* **Supplied data**:
________________________________________

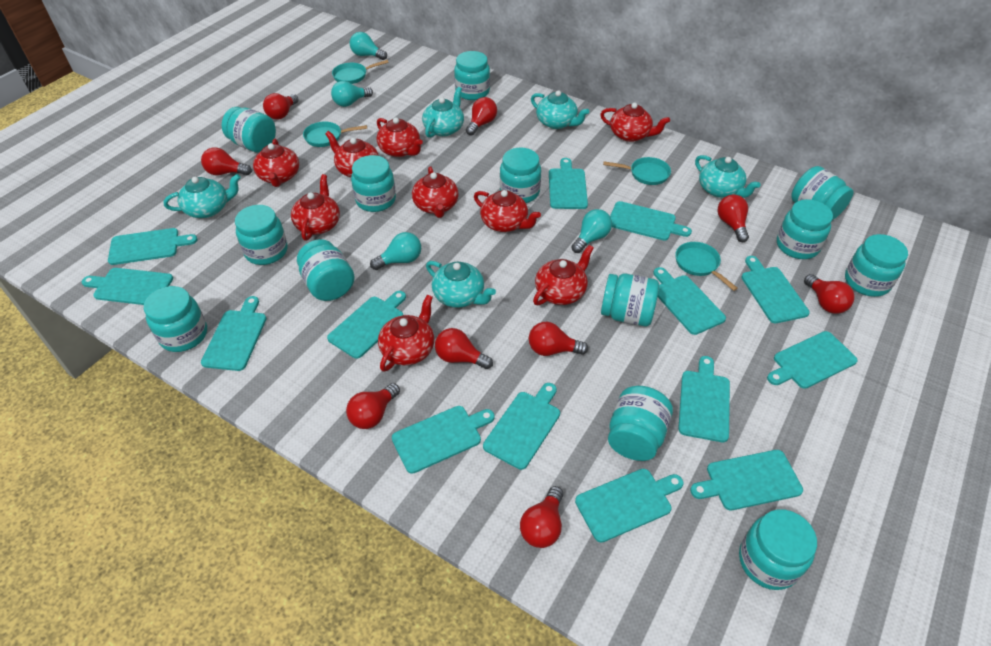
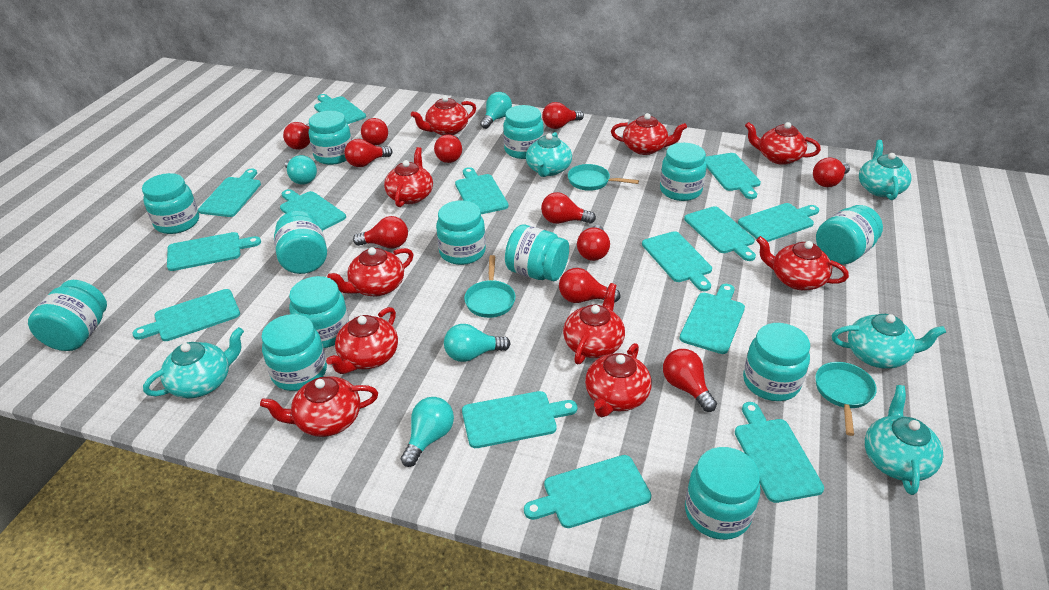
red light bulb: 9 -> 11
red teapot: 9 -> 10
turquoise pan: 4 -> 3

________________________________________

* **Task to carry out**: Word for word, repeat all the data, but not its images.

* **Output for this task**:
red light bulb: 9 -> 11
red teapot: 9 -> 10
turquoise pan: 4 -> 3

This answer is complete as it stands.